§ **The problem**
Go line by line through the data below, counting each one that has "right", and give the final count only.

[Colored object listings]
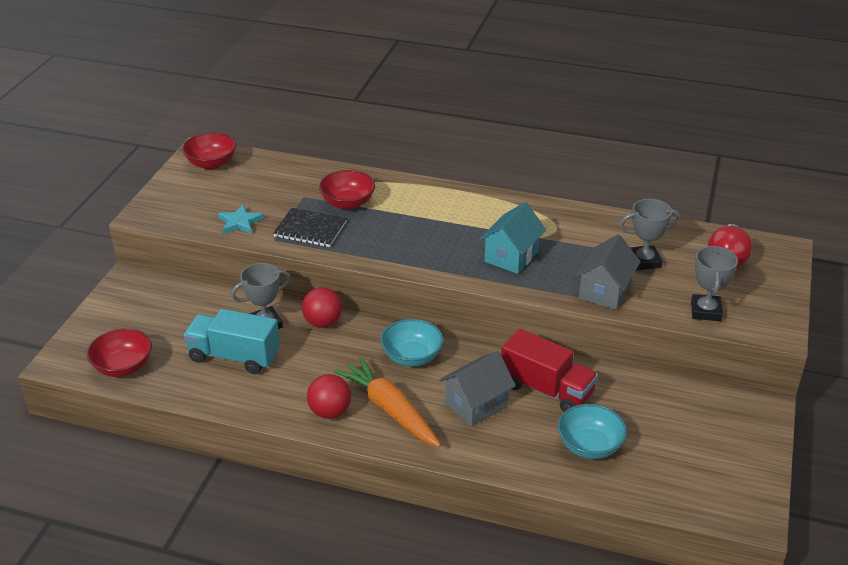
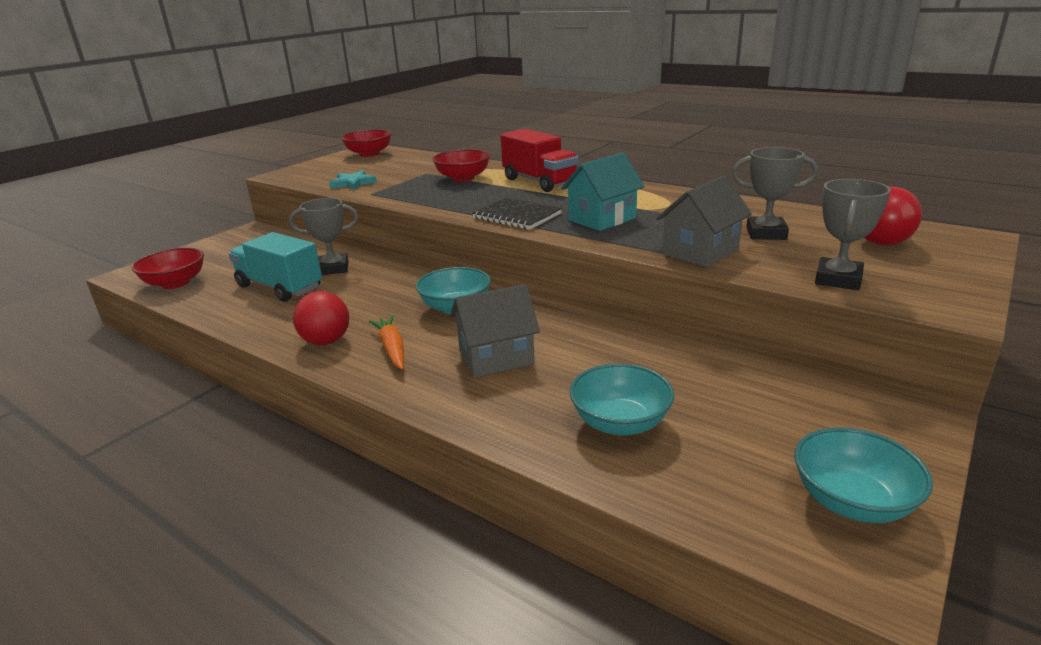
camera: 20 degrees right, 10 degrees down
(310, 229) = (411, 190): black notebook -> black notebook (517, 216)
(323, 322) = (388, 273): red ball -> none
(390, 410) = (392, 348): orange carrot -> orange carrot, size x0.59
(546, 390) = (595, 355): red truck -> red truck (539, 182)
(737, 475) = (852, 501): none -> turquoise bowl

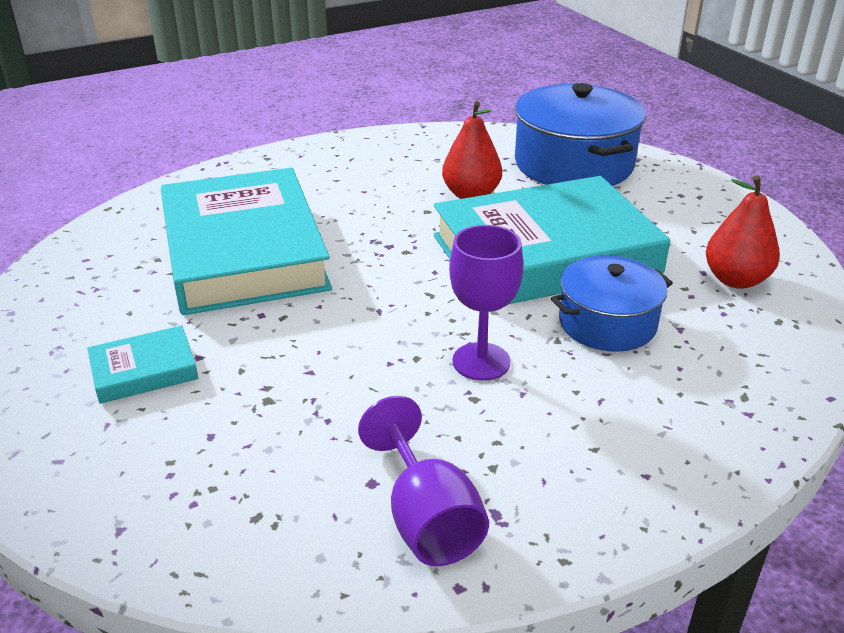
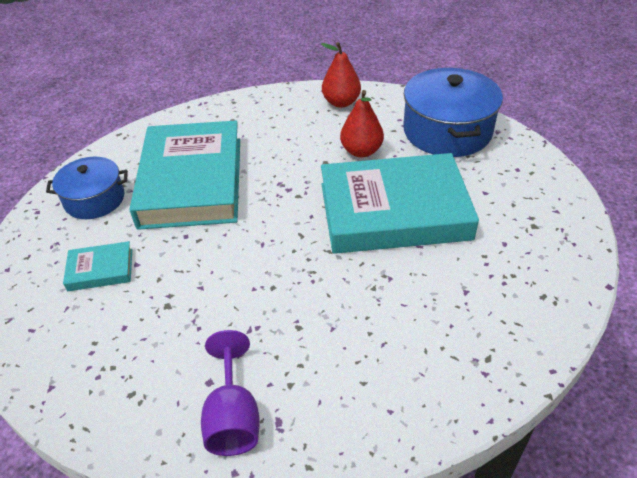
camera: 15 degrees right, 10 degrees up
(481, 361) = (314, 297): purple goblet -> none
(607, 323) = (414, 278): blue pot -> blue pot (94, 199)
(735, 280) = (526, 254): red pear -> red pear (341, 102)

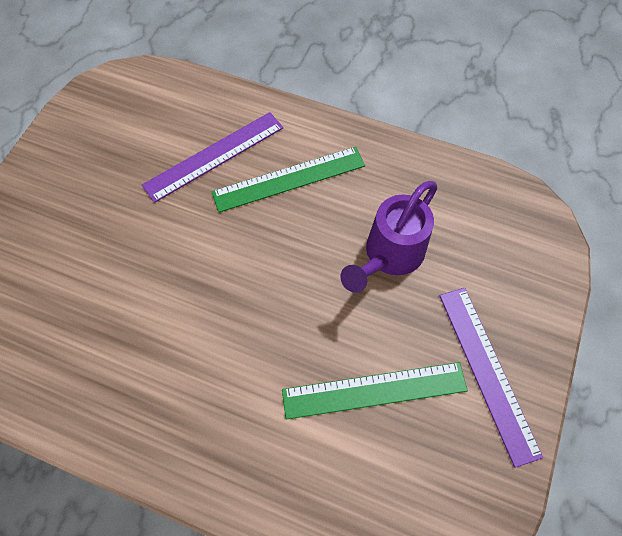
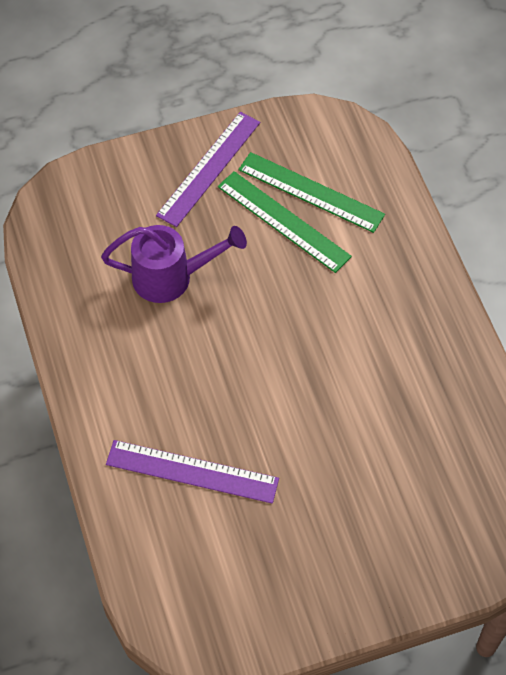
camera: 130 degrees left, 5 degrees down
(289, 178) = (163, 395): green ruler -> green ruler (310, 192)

§ **Answer space**
2